TASK TO CARRY OUT:
Give the number of lines in the records below that hold "MATRIX"; nothing else is needed.

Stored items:
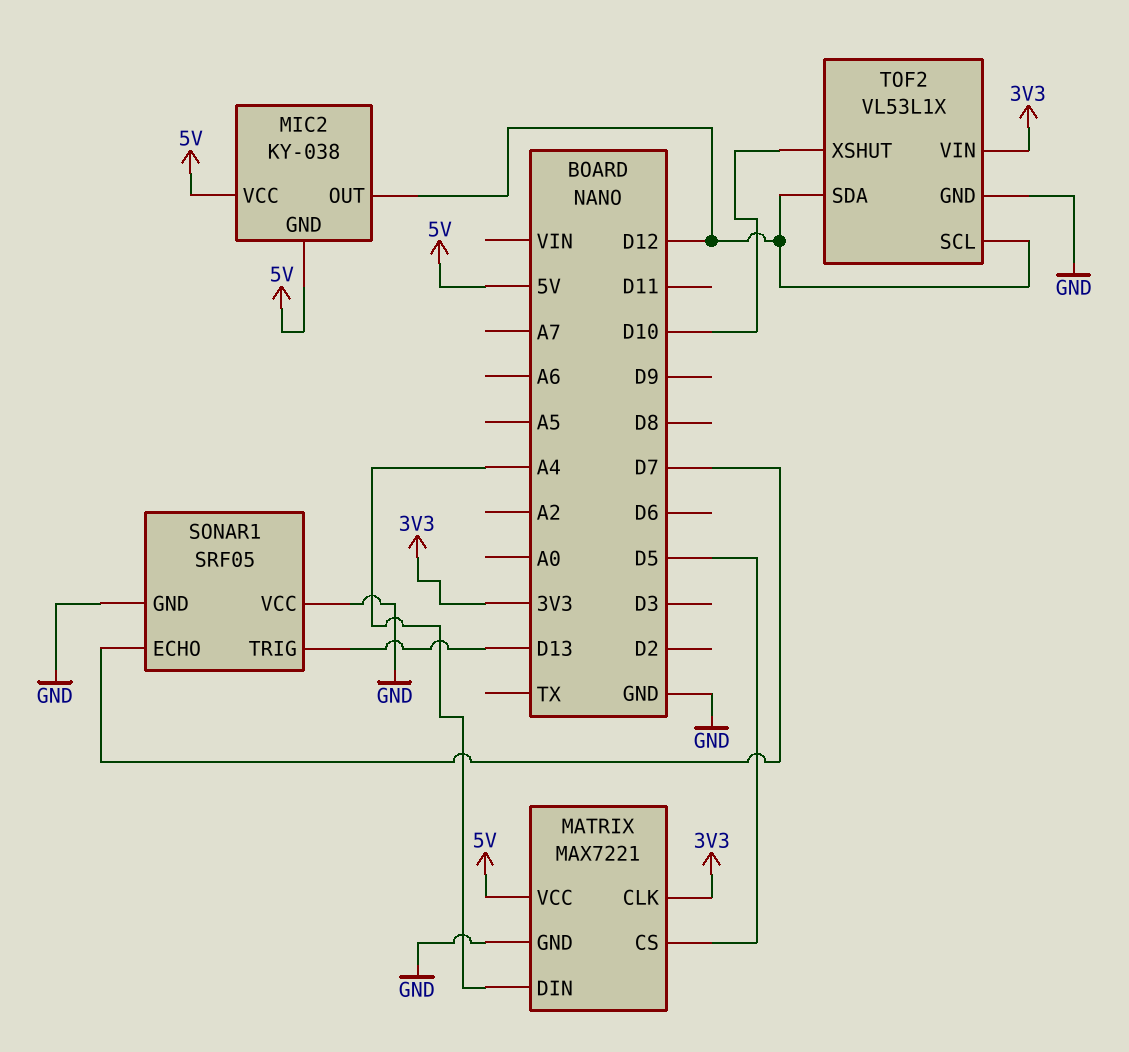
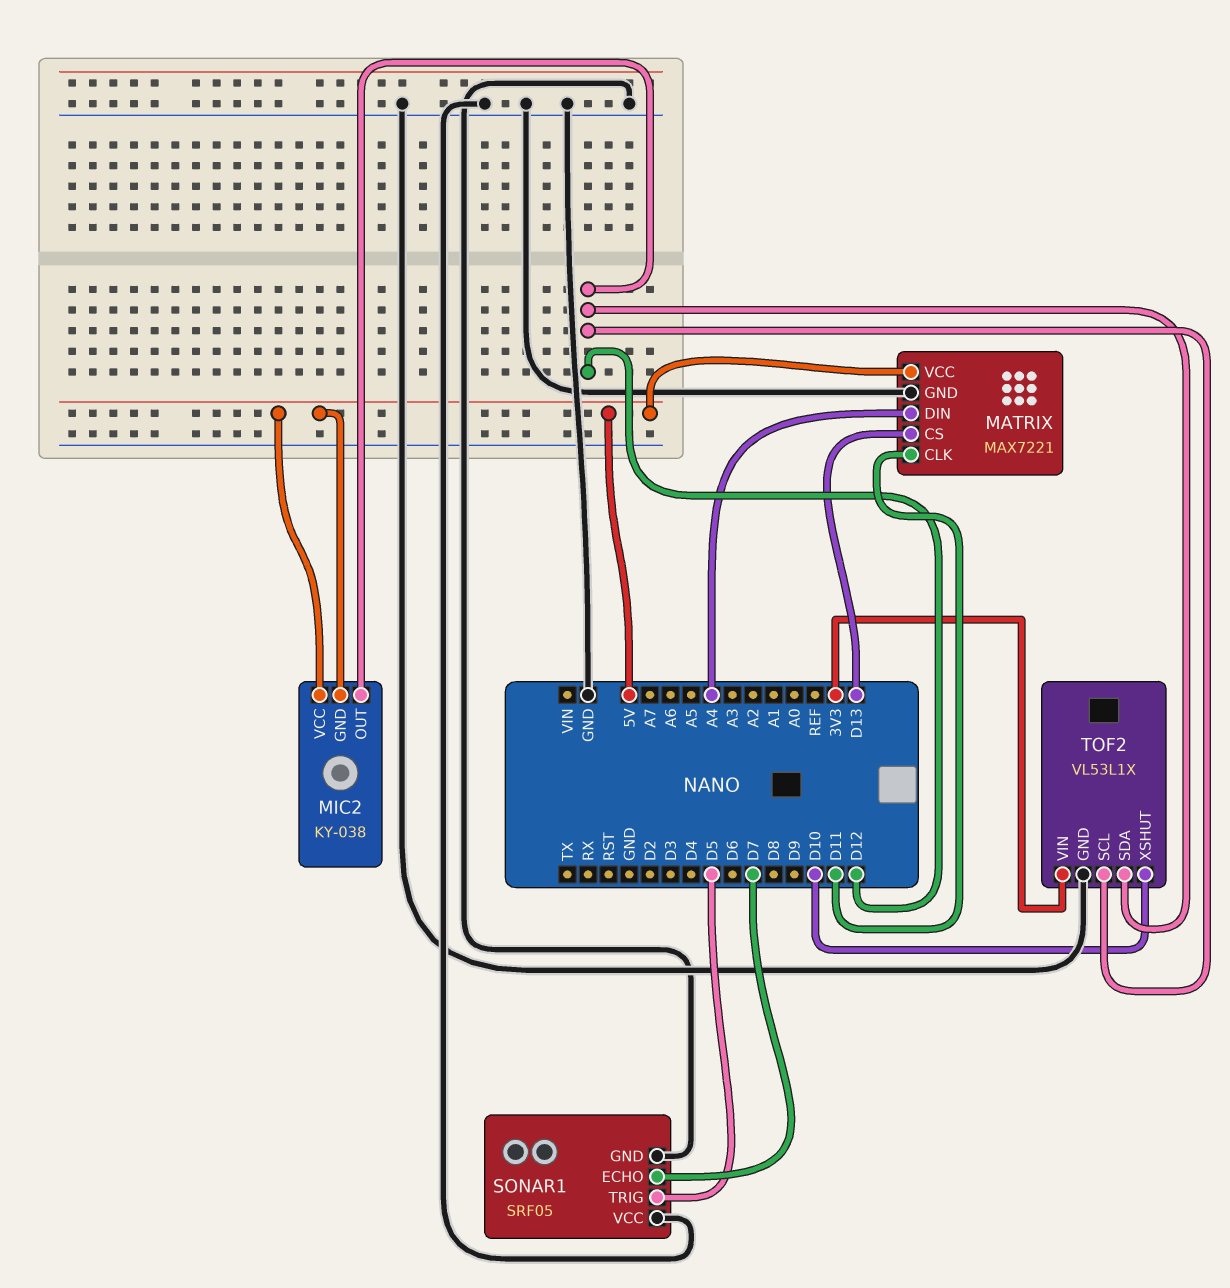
MATRIX pin CLK: 3V3 -> D11
MATRIX pin CS: D5 -> D13
SONAR1 pin TRIG: D13 -> D5

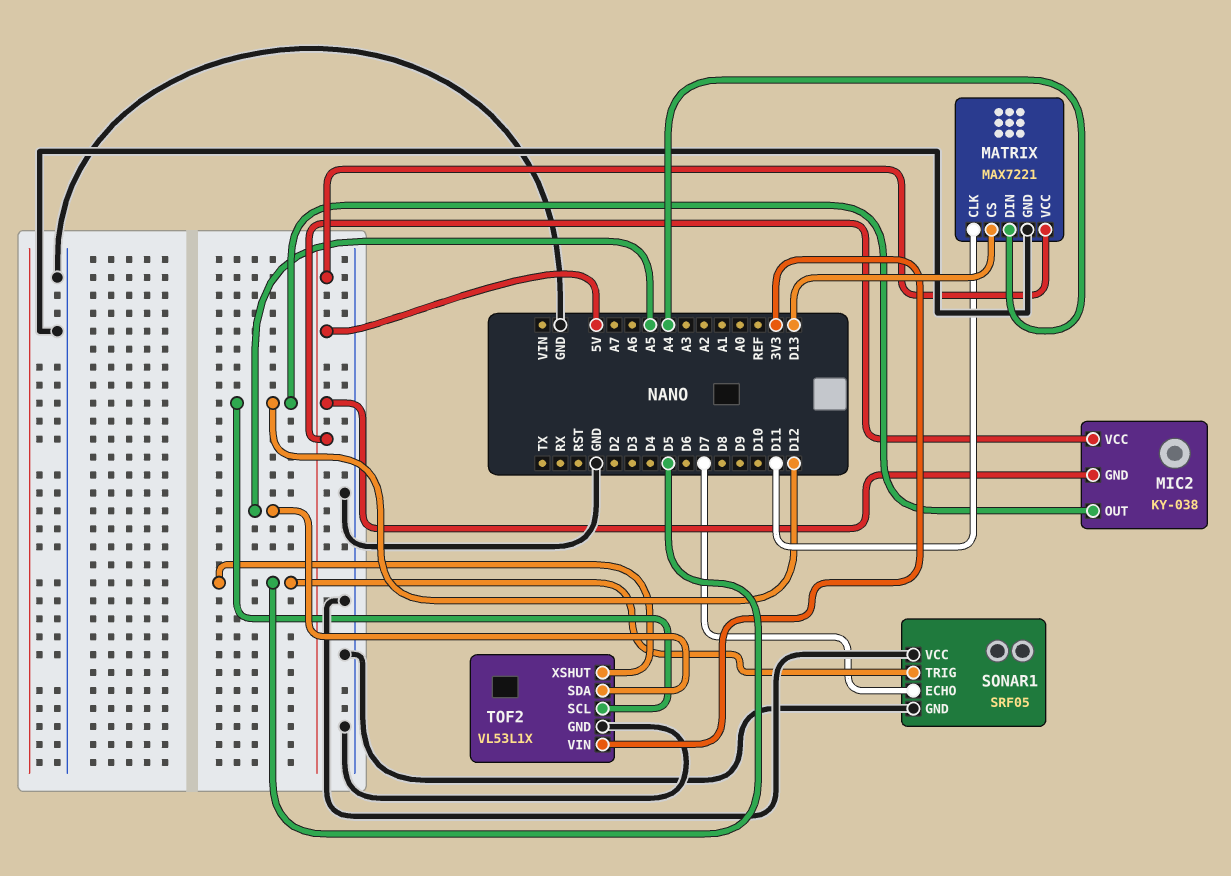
TOF2 pin SDA: D12 -> A5
TOF2 pin XSHUT: D10 -> D5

RESULT FOR THIS EXERCISE:
2